### Work required
After finding the line with "grey brick C1:F1", restate it and each remaining line of the material word for word, omitting every picture.
Start of Block
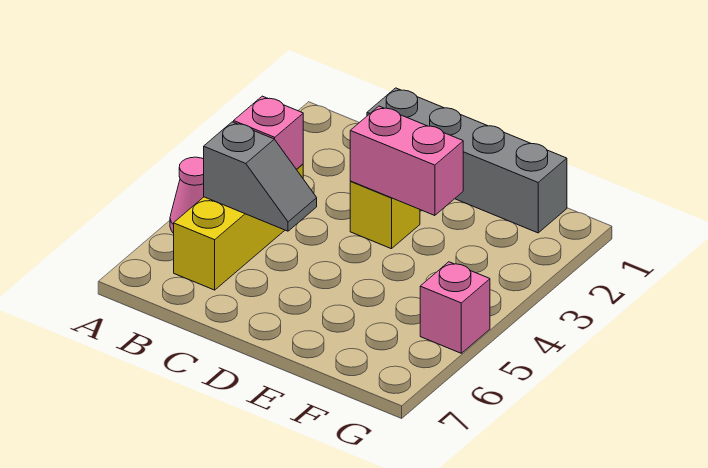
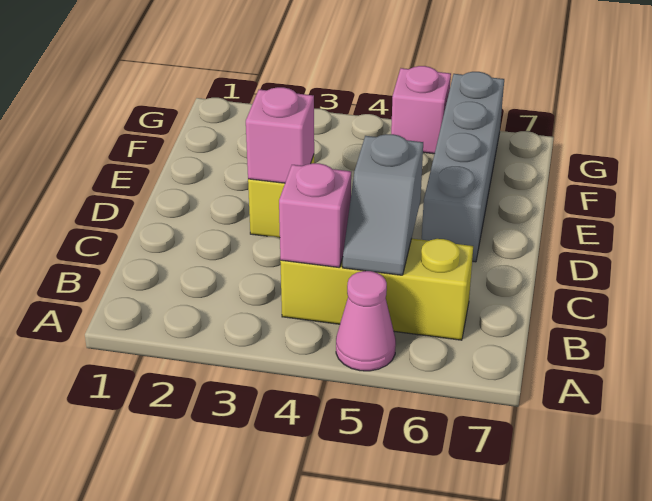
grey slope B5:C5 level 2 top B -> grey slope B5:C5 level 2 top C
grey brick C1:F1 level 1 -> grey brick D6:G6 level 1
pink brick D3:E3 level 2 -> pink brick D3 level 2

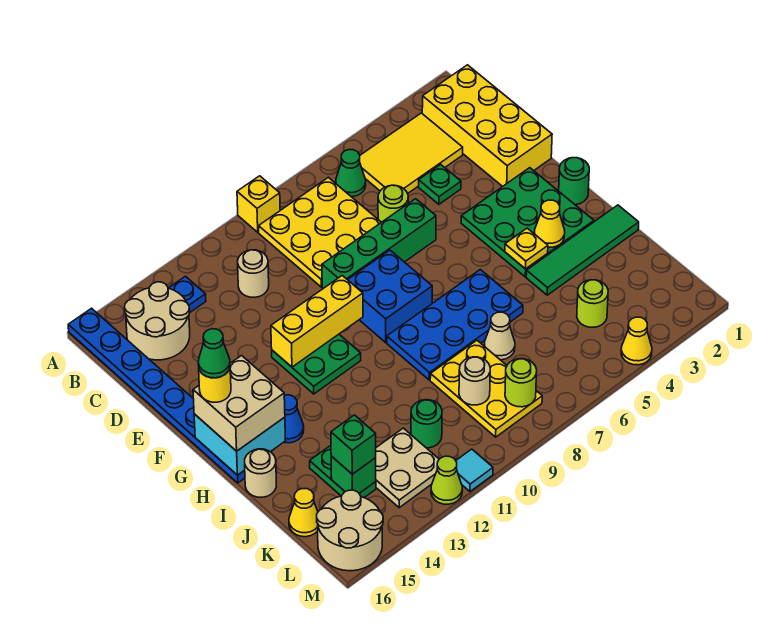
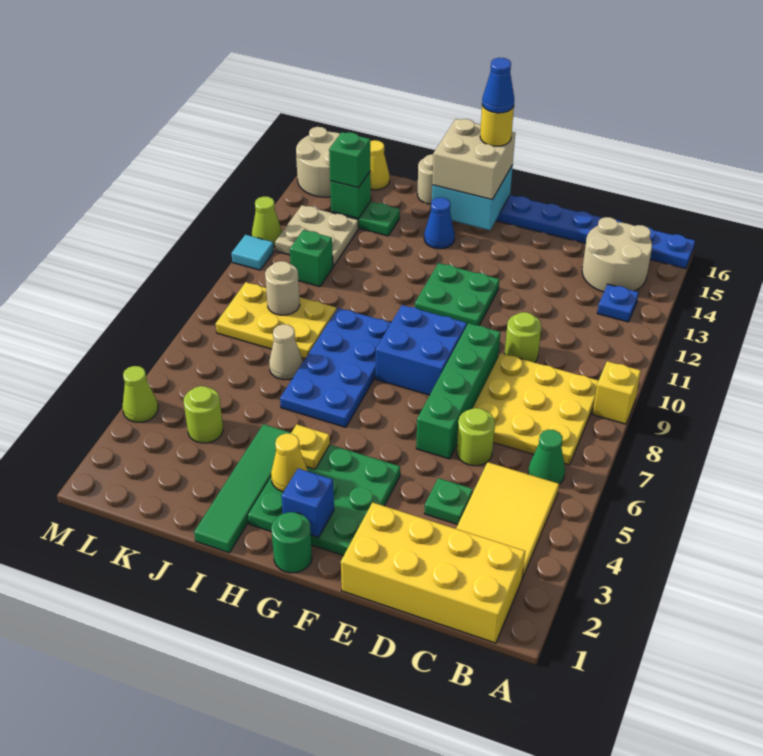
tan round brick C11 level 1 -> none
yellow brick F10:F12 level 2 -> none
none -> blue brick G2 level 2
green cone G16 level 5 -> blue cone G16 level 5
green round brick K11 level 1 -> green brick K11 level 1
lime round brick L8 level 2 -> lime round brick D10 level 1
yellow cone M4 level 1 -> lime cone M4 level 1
End of Block
### Task response
grey brick C1:F1 level 1 -> grey brick D6:G6 level 1
pink brick D3:E3 level 2 -> pink brick D3 level 2

tan round brick C11 level 1 -> none
yellow brick F10:F12 level 2 -> none
none -> blue brick G2 level 2
green cone G16 level 5 -> blue cone G16 level 5
green round brick K11 level 1 -> green brick K11 level 1
lime round brick L8 level 2 -> lime round brick D10 level 1
yellow cone M4 level 1 -> lime cone M4 level 1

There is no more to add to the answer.